Extracted data entries
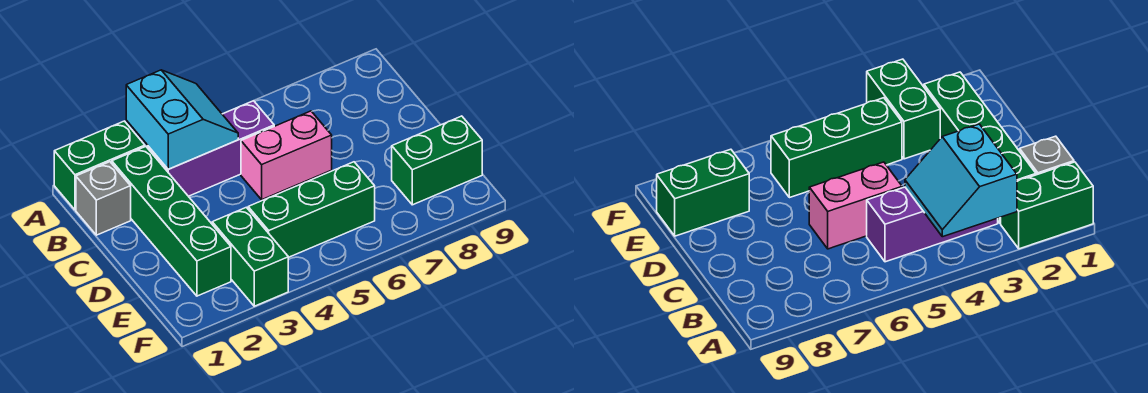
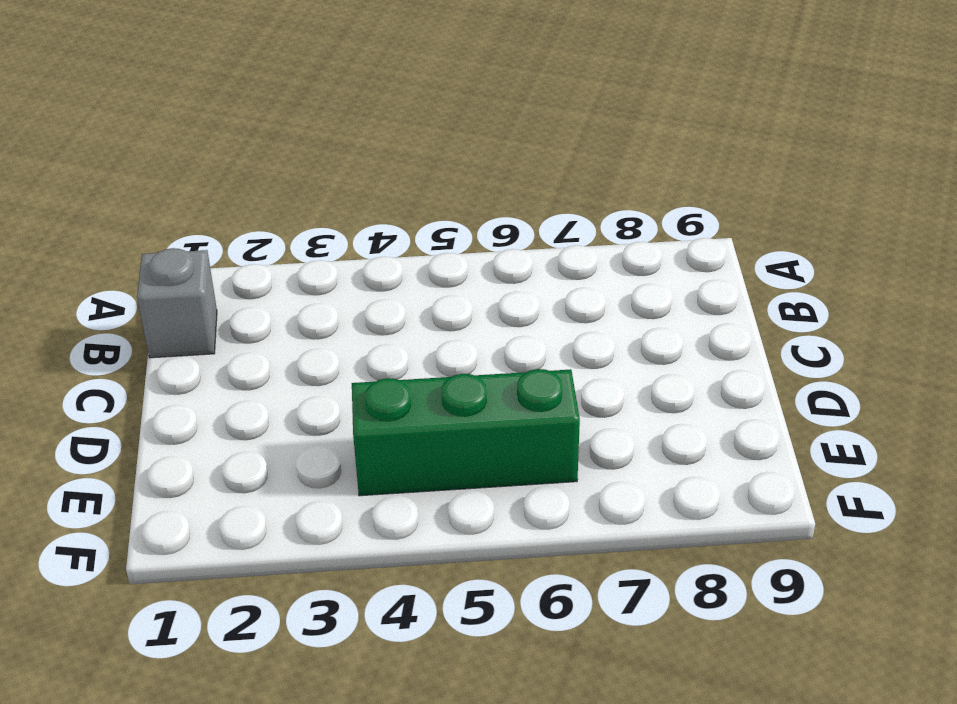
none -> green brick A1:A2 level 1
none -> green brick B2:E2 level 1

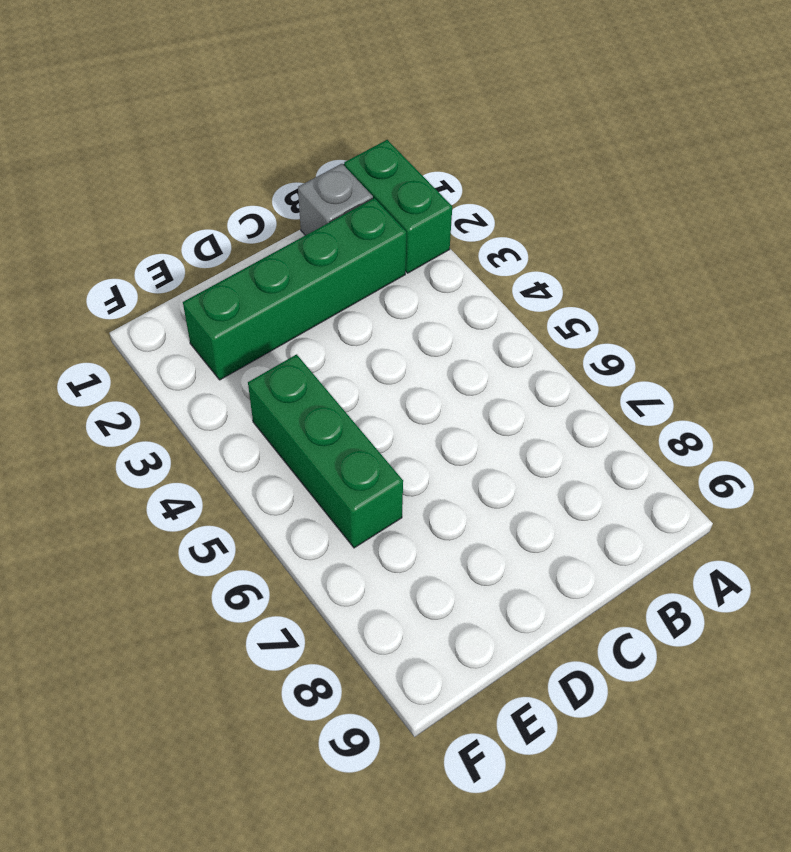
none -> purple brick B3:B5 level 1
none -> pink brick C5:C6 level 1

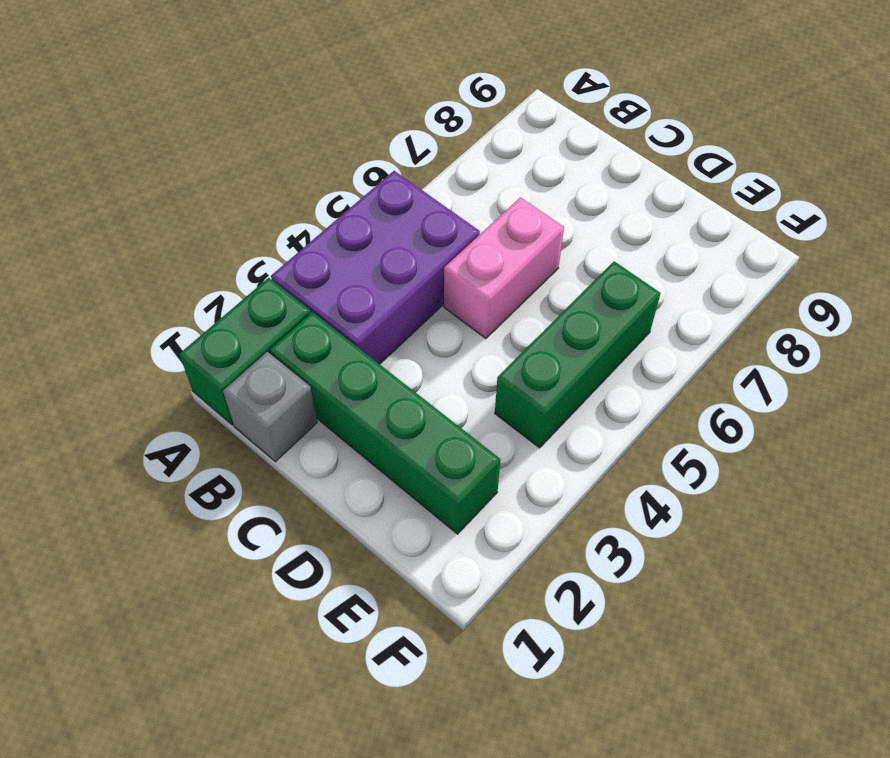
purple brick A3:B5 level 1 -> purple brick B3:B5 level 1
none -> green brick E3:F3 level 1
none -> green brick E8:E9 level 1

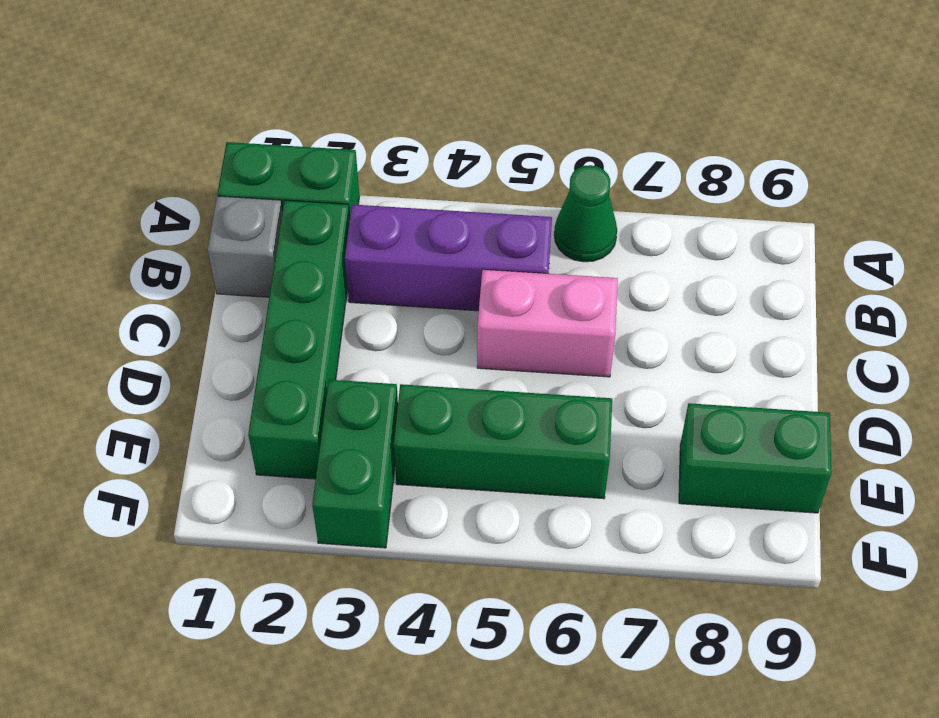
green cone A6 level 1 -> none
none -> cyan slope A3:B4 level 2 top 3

• _Task brief_: Look above for every line with the word "brick" and copy it.

• _Answer to the problem_:
none -> green brick A1:A2 level 1
none -> green brick B2:E2 level 1
none -> purple brick B3:B5 level 1
none -> pink brick C5:C6 level 1
purple brick A3:B5 level 1 -> purple brick B3:B5 level 1
none -> green brick E3:F3 level 1
none -> green brick E8:E9 level 1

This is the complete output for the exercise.